[Opening DATASET RECORDS section]

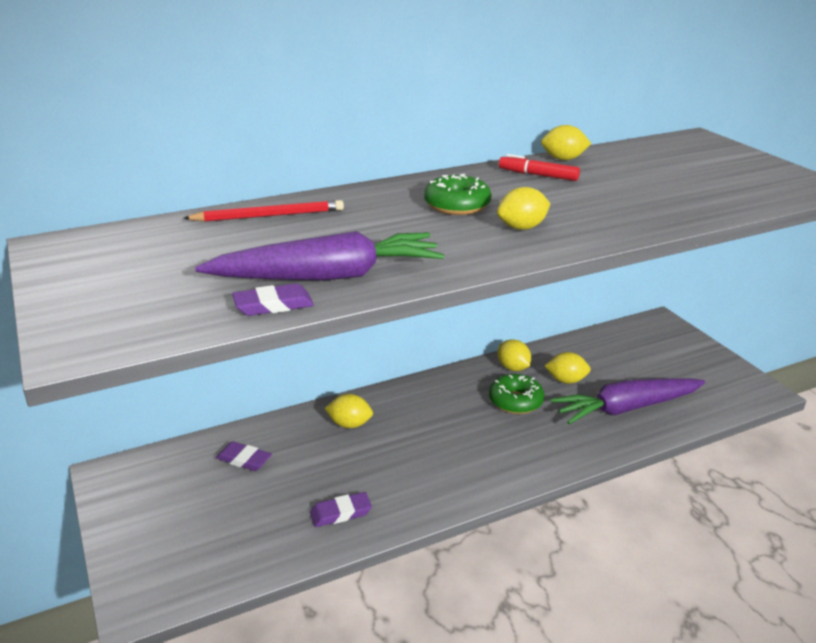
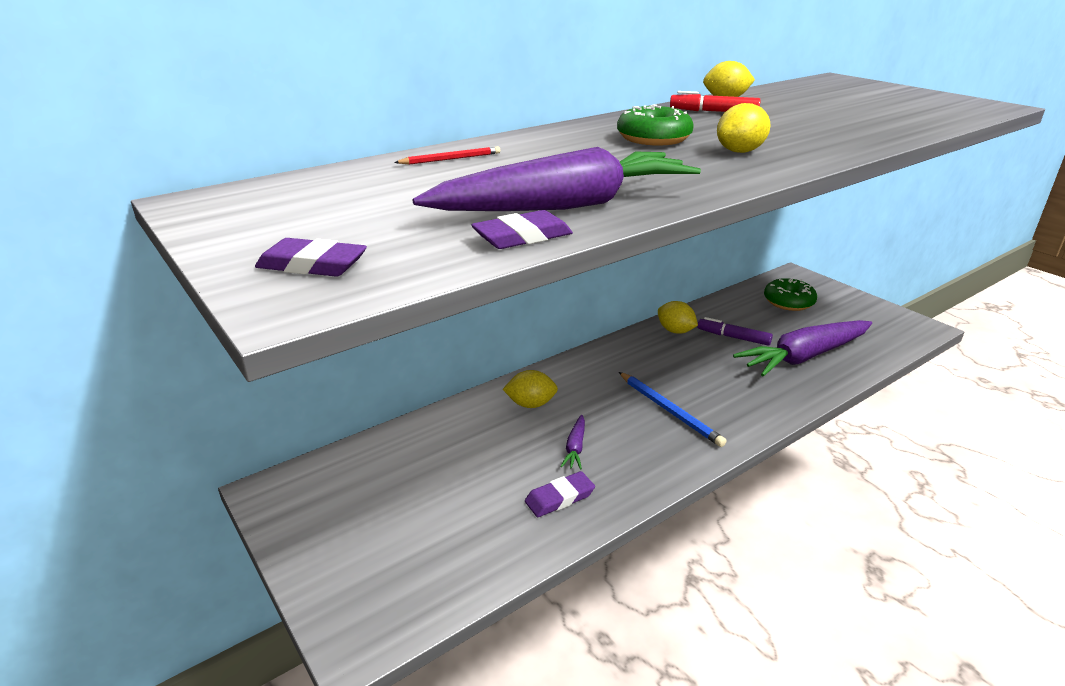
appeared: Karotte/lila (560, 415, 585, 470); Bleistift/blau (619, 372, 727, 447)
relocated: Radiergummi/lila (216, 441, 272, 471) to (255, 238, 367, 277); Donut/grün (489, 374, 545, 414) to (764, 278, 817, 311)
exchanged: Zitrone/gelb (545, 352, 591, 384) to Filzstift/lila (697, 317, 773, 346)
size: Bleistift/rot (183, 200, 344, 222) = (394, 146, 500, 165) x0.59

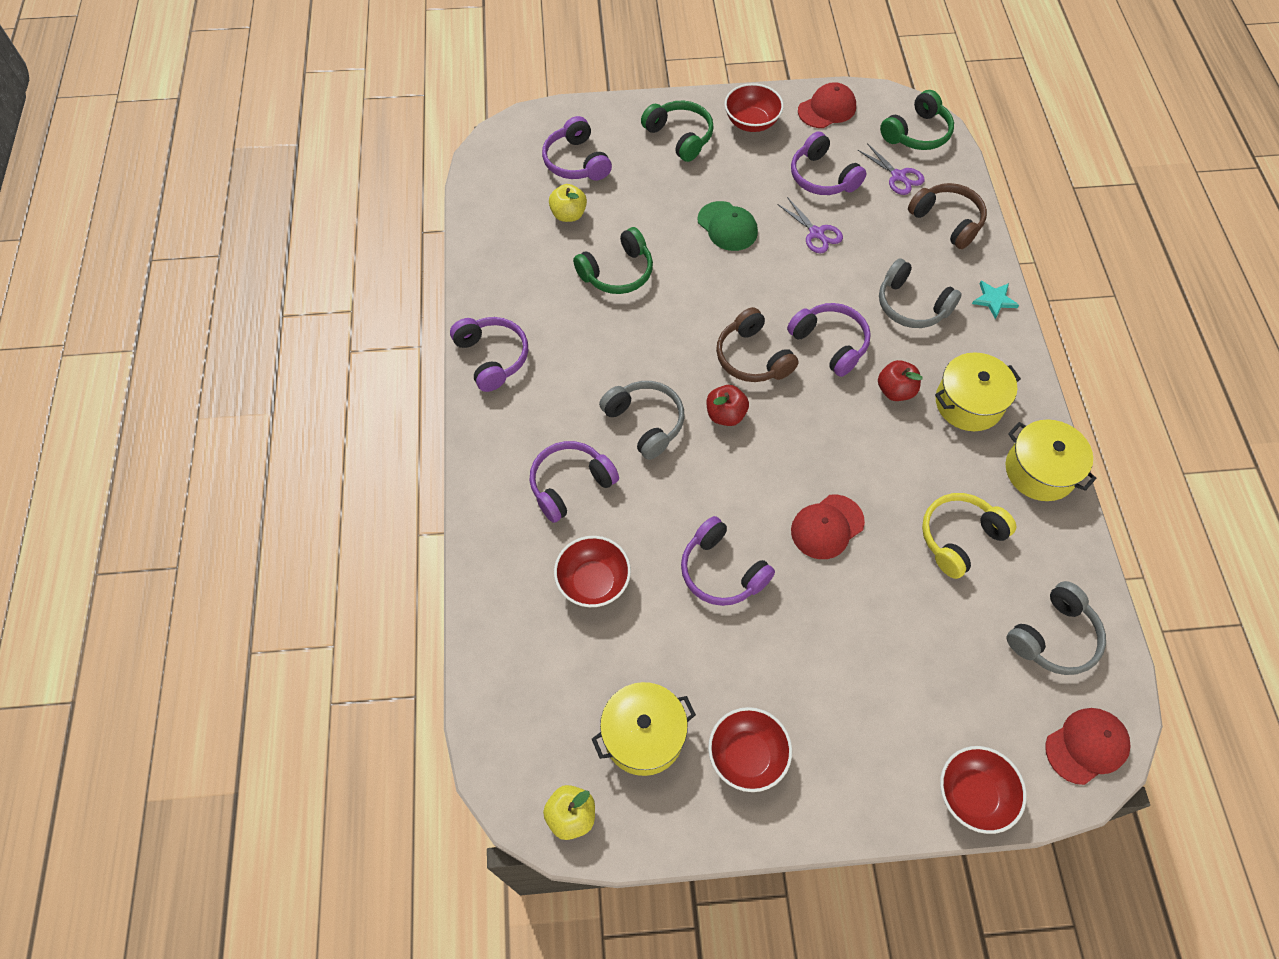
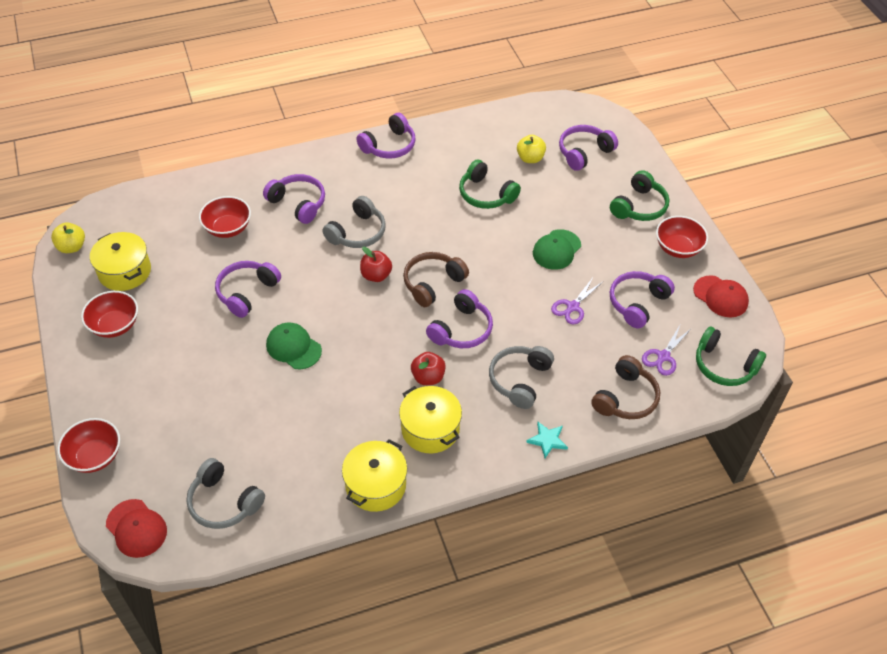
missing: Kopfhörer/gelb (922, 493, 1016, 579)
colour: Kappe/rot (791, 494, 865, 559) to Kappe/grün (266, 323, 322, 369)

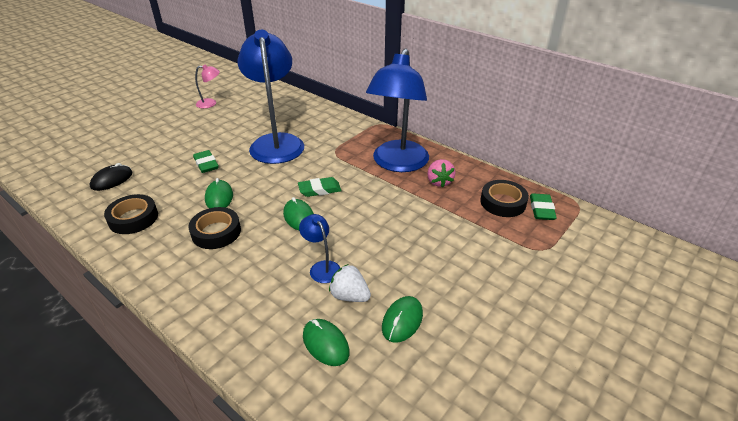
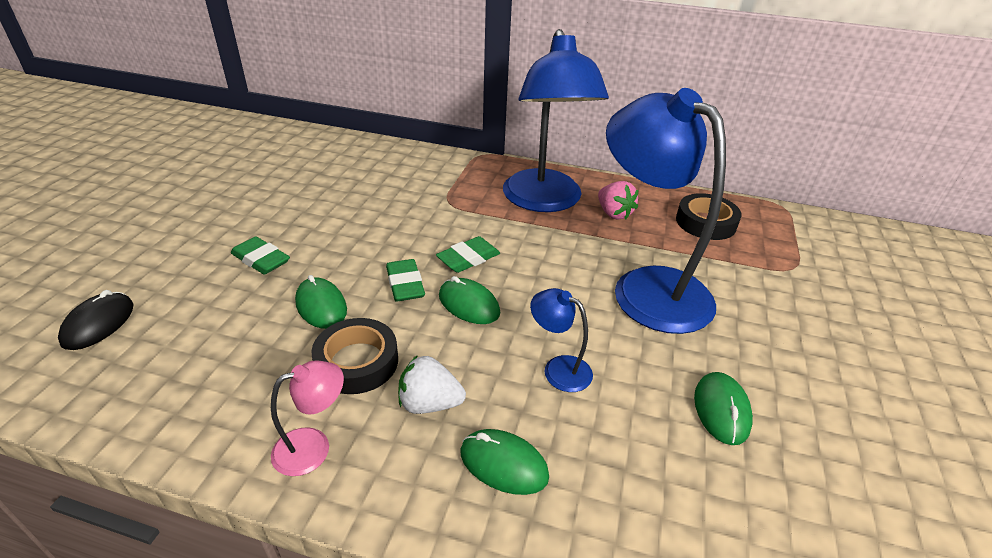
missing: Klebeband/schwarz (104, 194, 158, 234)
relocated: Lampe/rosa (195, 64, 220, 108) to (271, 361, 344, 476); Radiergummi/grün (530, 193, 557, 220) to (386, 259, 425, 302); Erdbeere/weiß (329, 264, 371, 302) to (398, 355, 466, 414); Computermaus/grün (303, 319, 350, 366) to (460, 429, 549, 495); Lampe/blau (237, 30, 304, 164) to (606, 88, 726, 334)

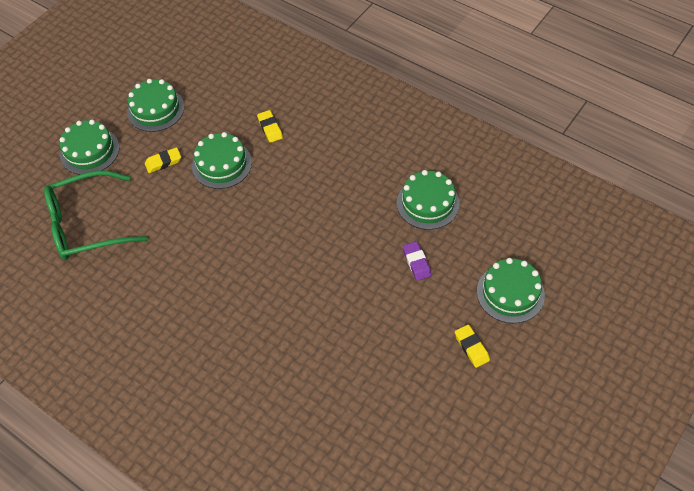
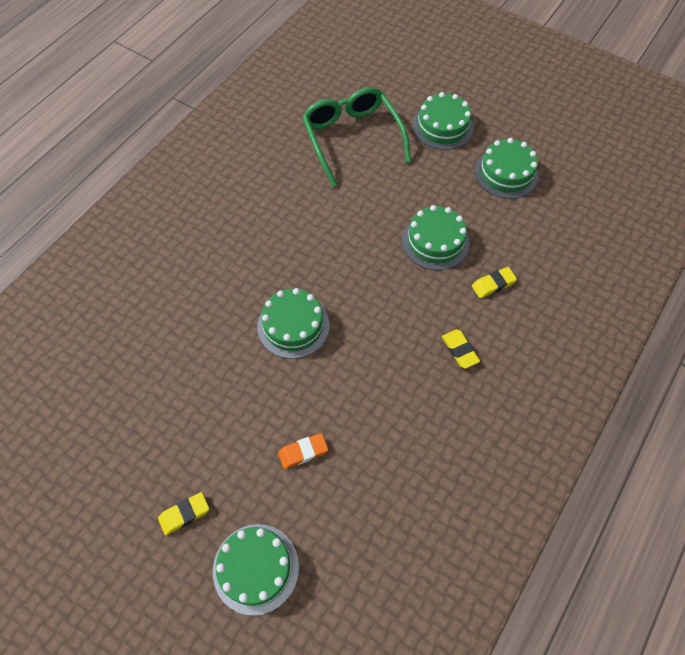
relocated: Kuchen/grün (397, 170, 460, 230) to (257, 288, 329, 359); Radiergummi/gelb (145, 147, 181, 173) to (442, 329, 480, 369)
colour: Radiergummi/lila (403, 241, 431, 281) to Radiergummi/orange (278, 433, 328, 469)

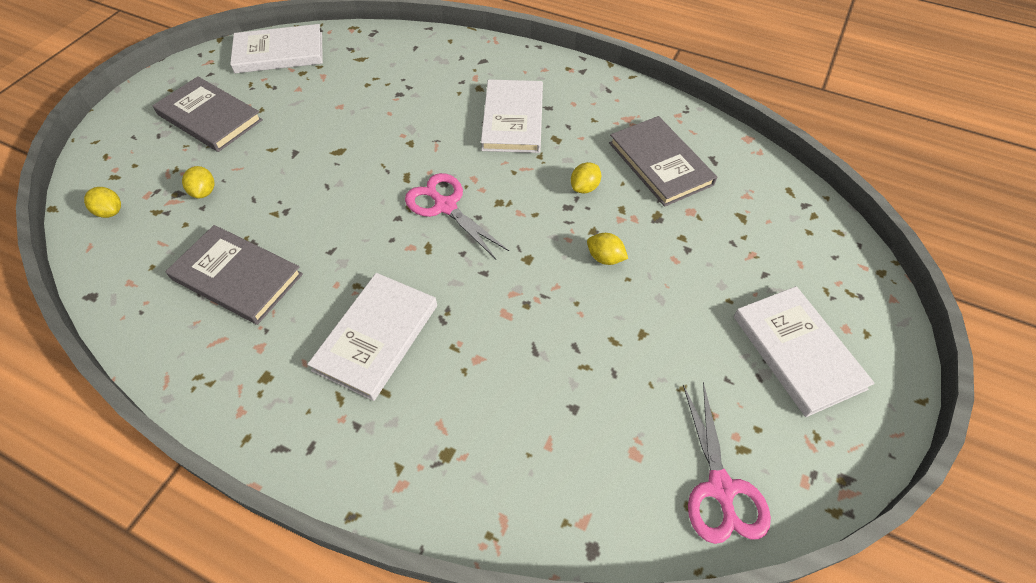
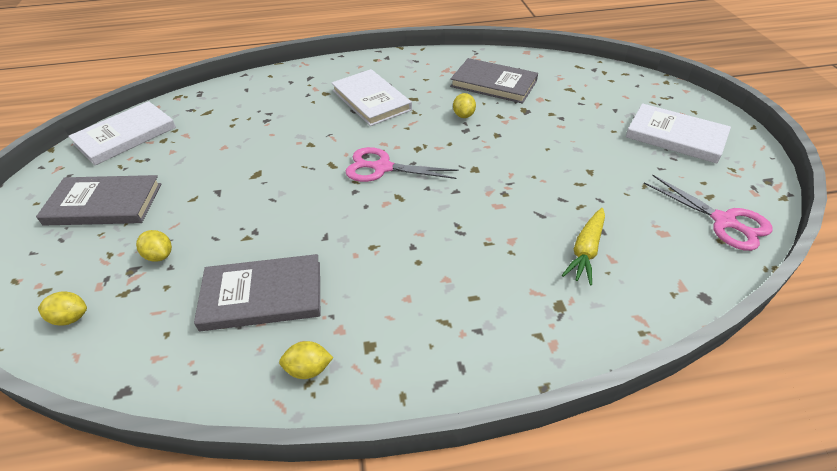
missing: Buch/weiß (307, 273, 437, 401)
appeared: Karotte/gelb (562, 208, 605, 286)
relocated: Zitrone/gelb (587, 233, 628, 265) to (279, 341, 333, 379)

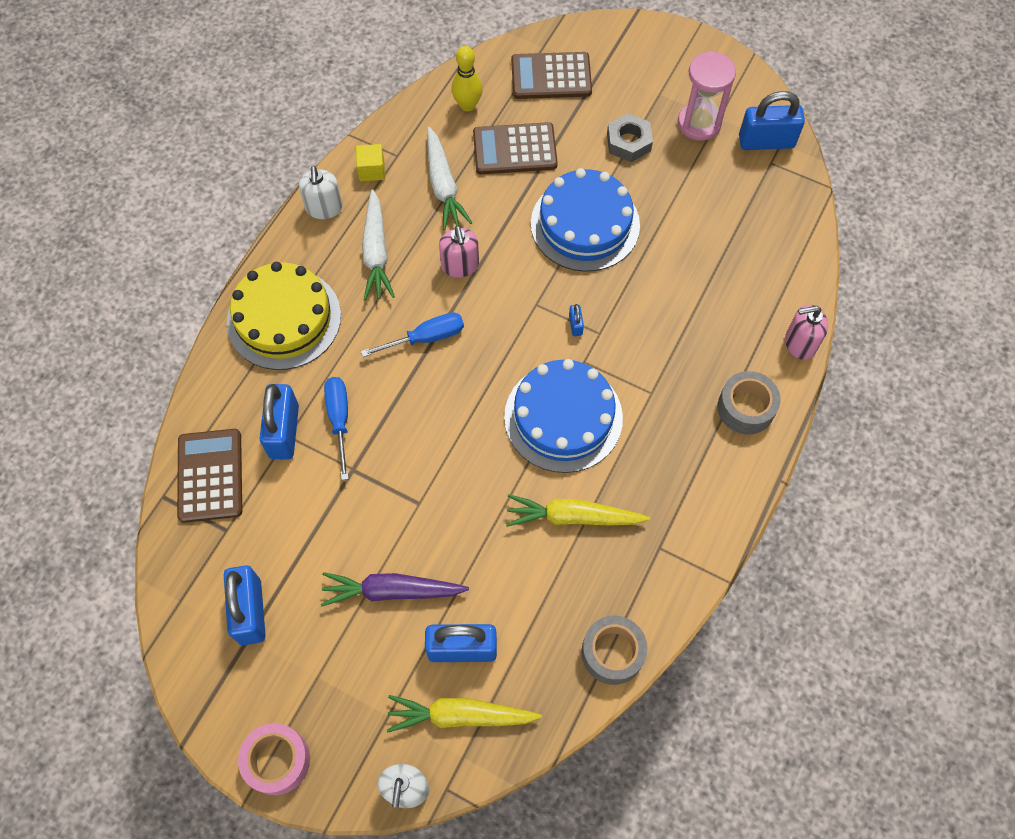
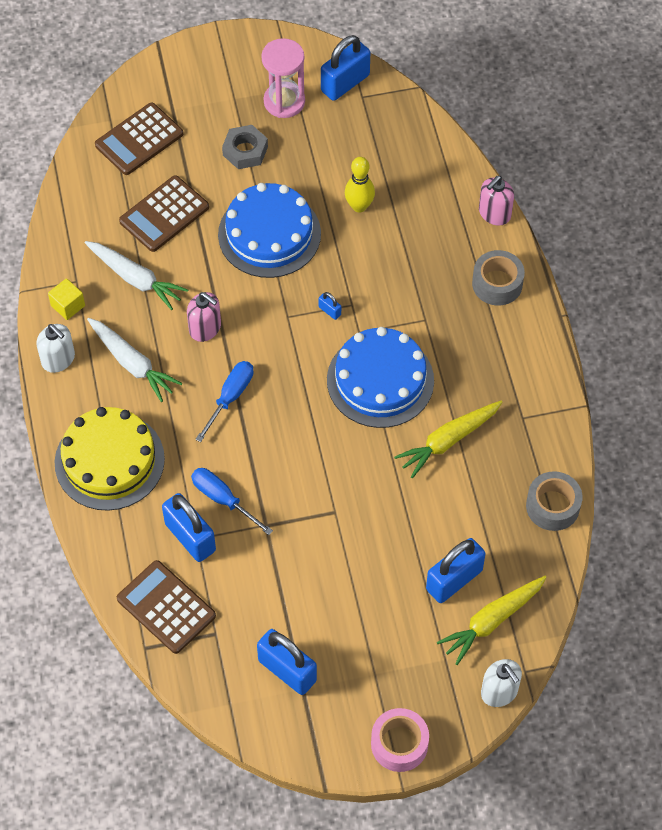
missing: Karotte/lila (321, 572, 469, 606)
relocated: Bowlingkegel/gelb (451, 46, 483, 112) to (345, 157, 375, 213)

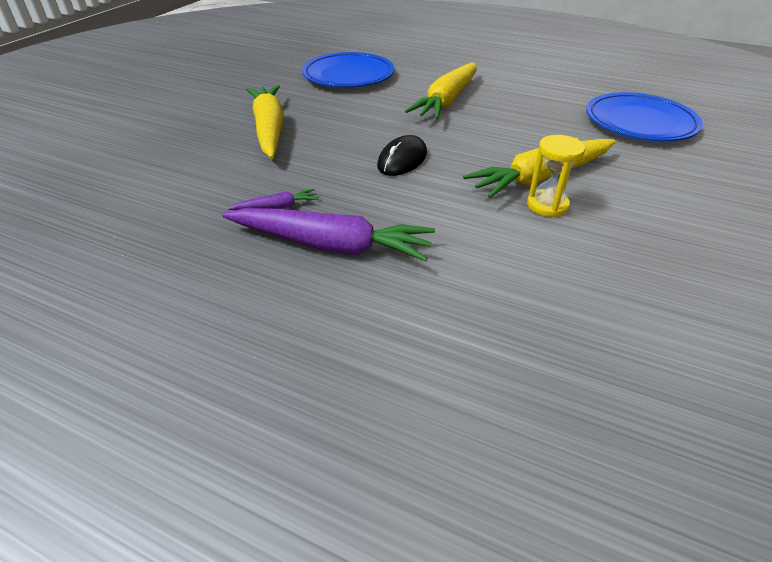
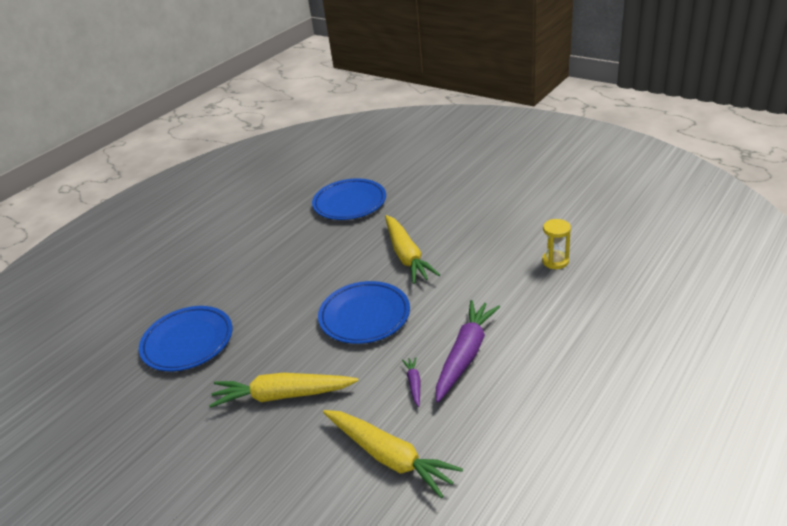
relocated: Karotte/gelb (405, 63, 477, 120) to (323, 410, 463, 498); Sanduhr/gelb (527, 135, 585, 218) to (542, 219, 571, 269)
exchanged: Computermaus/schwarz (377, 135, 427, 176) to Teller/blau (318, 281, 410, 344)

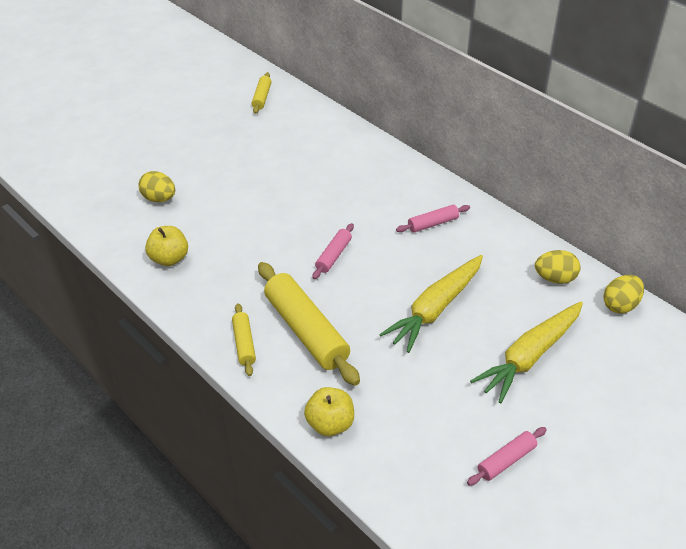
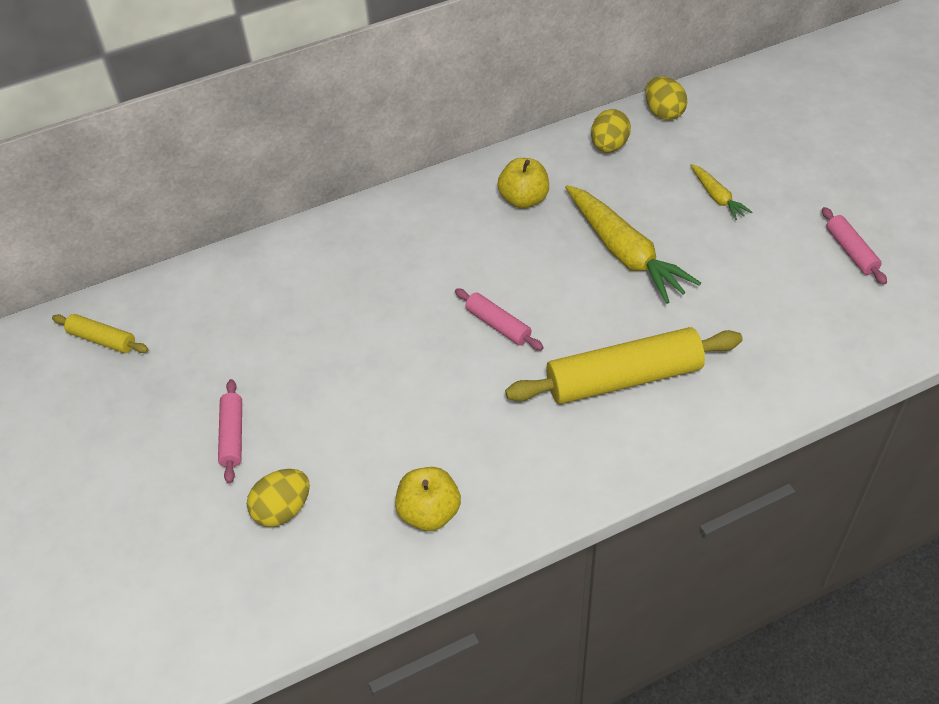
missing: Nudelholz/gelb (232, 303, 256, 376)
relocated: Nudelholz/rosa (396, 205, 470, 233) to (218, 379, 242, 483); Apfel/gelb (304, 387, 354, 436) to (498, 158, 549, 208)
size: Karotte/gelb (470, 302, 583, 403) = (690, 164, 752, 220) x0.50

[Closing DATASET RECORDS section]

> **TASK INSTRUCTIONS**:
Copy the data verbatim, skipping any image it holds.

> **SOLVED EXERCISE**:
appeared: Karotte/lila (560, 415, 585, 470); Bleistift/blau (619, 372, 727, 447)
relocated: Radiergummi/lila (216, 441, 272, 471) to (255, 238, 367, 277); Donut/grün (489, 374, 545, 414) to (764, 278, 817, 311)
exchanged: Zitrone/gelb (545, 352, 591, 384) to Filzstift/lila (697, 317, 773, 346)
size: Bleistift/rot (183, 200, 344, 222) = (394, 146, 500, 165) x0.59

missing: Kopfhörer/gelb (922, 493, 1016, 579)
colour: Kappe/rot (791, 494, 865, 559) to Kappe/grün (266, 323, 322, 369)

missing: Klebeband/schwarz (104, 194, 158, 234)
relocated: Lampe/rosa (195, 64, 220, 108) to (271, 361, 344, 476); Radiergummi/grün (530, 193, 557, 220) to (386, 259, 425, 302); Erdbeere/weiß (329, 264, 371, 302) to (398, 355, 466, 414); Computermaus/grün (303, 319, 350, 366) to (460, 429, 549, 495); Lampe/blau (237, 30, 304, 164) to (606, 88, 726, 334)

relocated: Kuchen/grün (397, 170, 460, 230) to (257, 288, 329, 359); Radiergummi/gelb (145, 147, 181, 173) to (442, 329, 480, 369)
colour: Radiergummi/lila (403, 241, 431, 281) to Radiergummi/orange (278, 433, 328, 469)

missing: Buch/weiß (307, 273, 437, 401)
appeared: Karotte/gelb (562, 208, 605, 286)
relocated: Zitrone/gelb (587, 233, 628, 265) to (279, 341, 333, 379)

missing: Karotte/lila (321, 572, 469, 606)
relocated: Bowlingkegel/gelb (451, 46, 483, 112) to (345, 157, 375, 213)

relocated: Karotte/gelb (405, 63, 477, 120) to (323, 410, 463, 498); Sanduhr/gelb (527, 135, 585, 218) to (542, 219, 571, 269)
exchanged: Computermaus/schwarz (377, 135, 427, 176) to Teller/blau (318, 281, 410, 344)

missing: Nudelholz/gelb (232, 303, 256, 376)
relocated: Nudelholz/rosa (396, 205, 470, 233) to (218, 379, 242, 483); Apfel/gelb (304, 387, 354, 436) to (498, 158, 549, 208)
size: Karotte/gelb (470, 302, 583, 403) = (690, 164, 752, 220) x0.50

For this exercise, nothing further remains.